- **TASK DIRECTIONS**: In your copy, leave out the pictures and output only the lines from the one holding "red brush: 2 -> 3" through the end of the data below, exactly.

- **GIVEN DATA**:
******

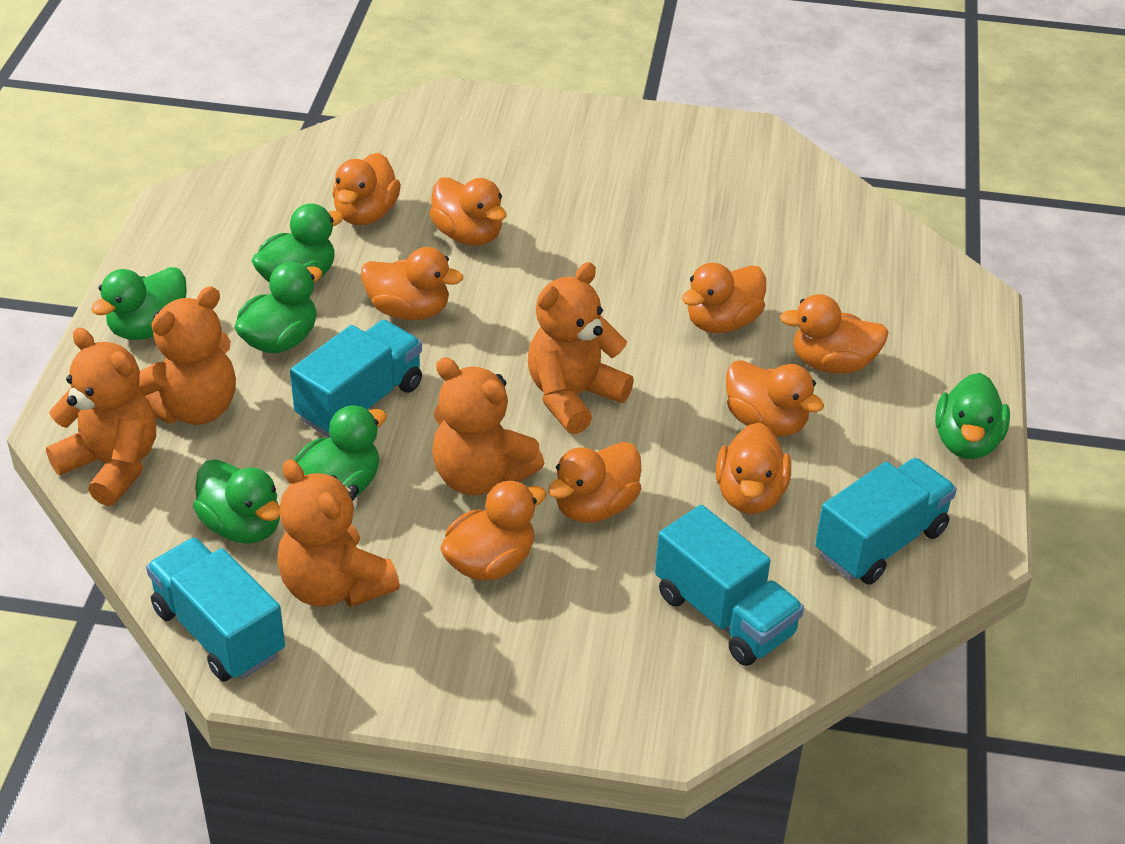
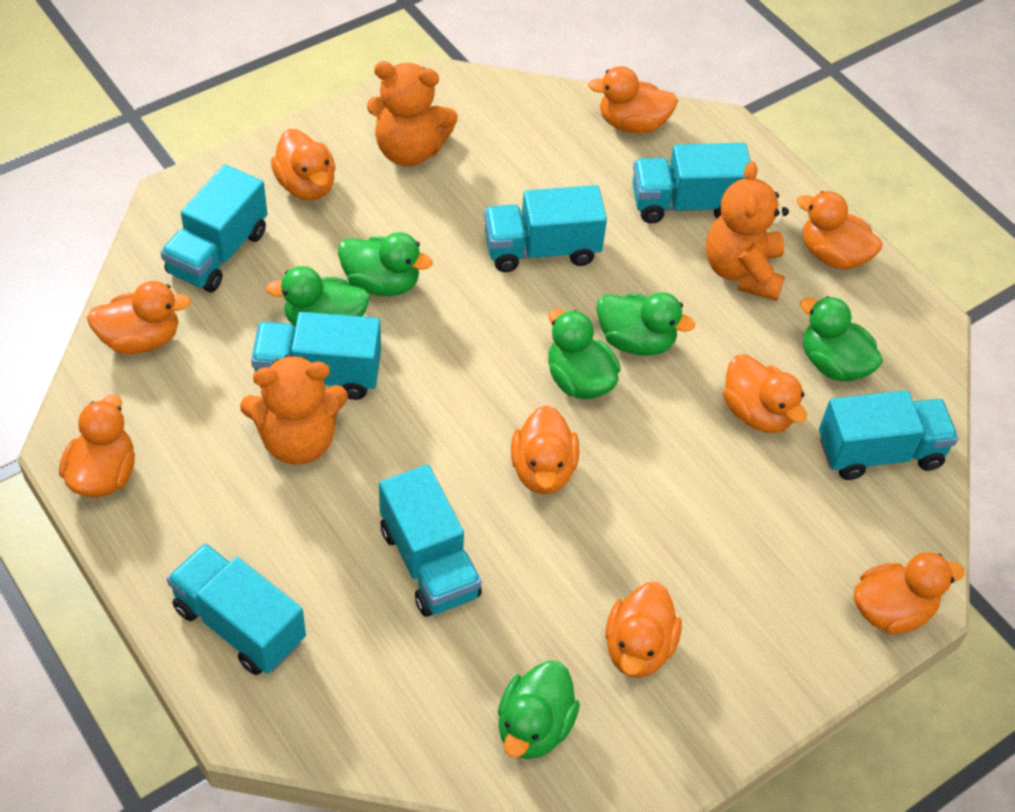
orange teddy bear: 5 -> 3
turquoise truck: 4 -> 7

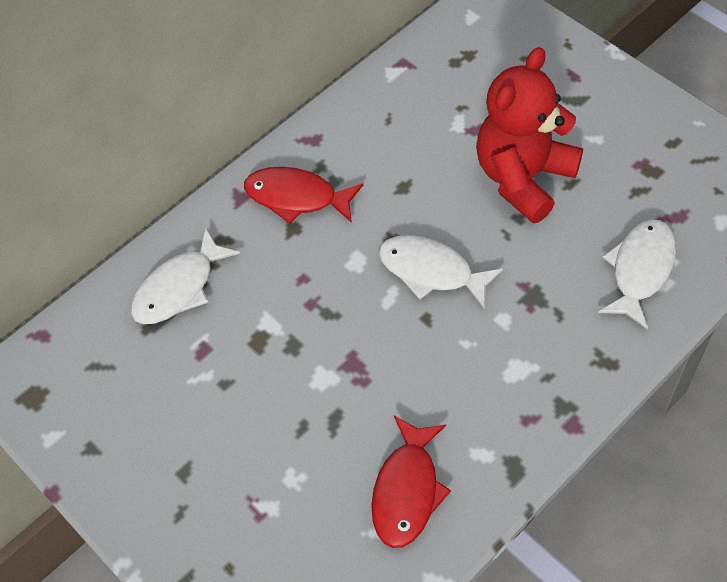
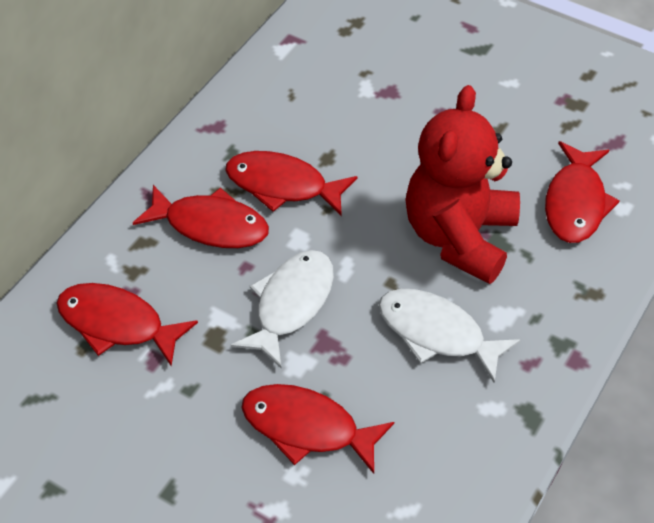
red fish: 2 -> 5
white fish: 3 -> 2

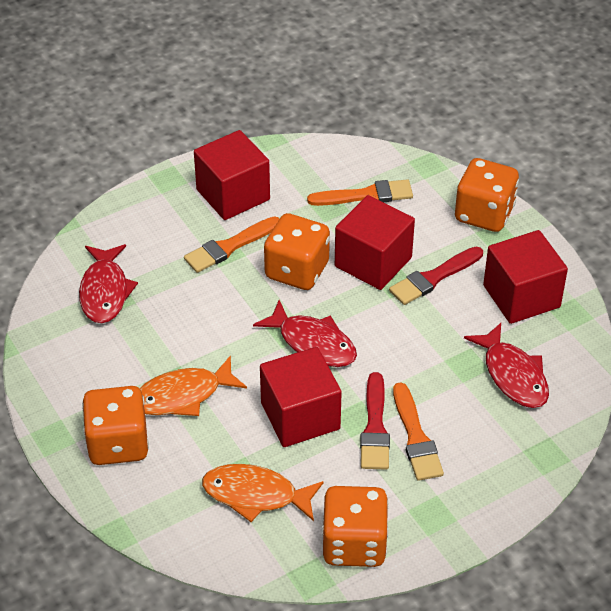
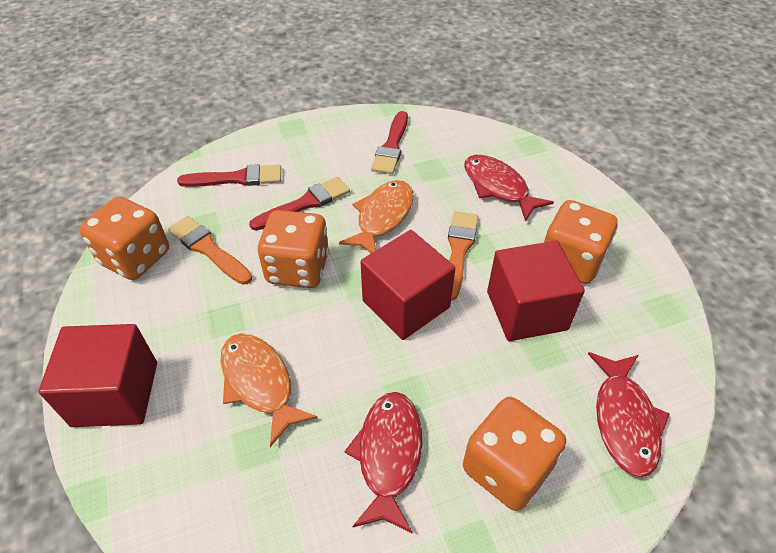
orange brush: 3 -> 2
red brush: 2 -> 3
red cube: 4 -> 3

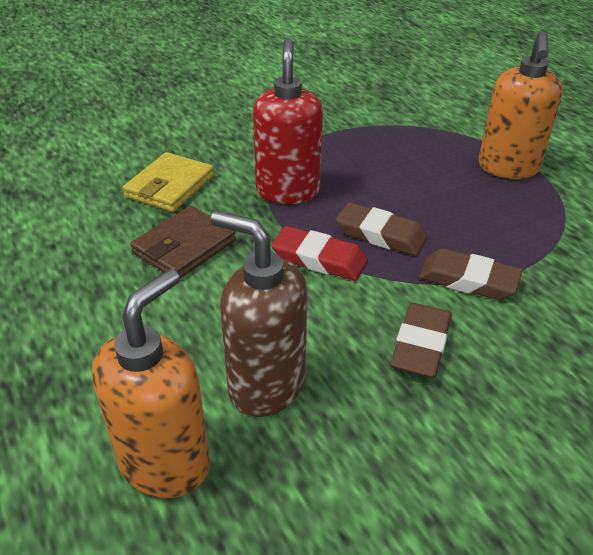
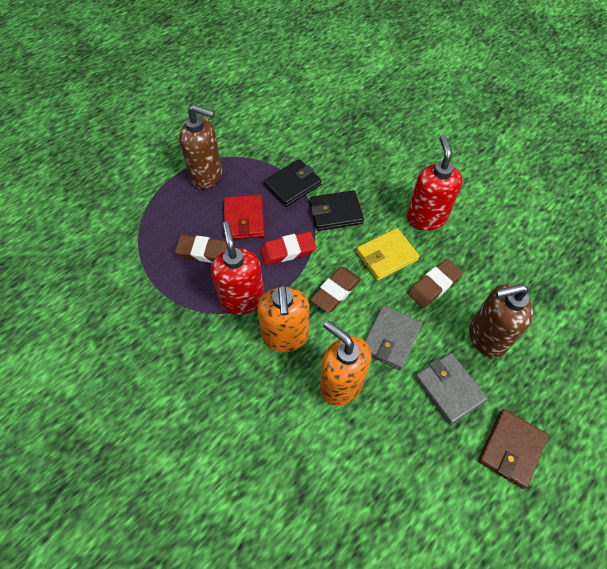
black wallet: 0 -> 2
brown soap dispenser: 1 -> 2
grey wallet: 0 -> 2
red soap dispenser: 1 -> 2
red wallet: 0 -> 1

******

- **WRITTEN ANSWER**:
red brush: 2 -> 3
red cube: 4 -> 3

black wallet: 0 -> 2
brown soap dispenser: 1 -> 2
grey wallet: 0 -> 2
red soap dispenser: 1 -> 2
red wallet: 0 -> 1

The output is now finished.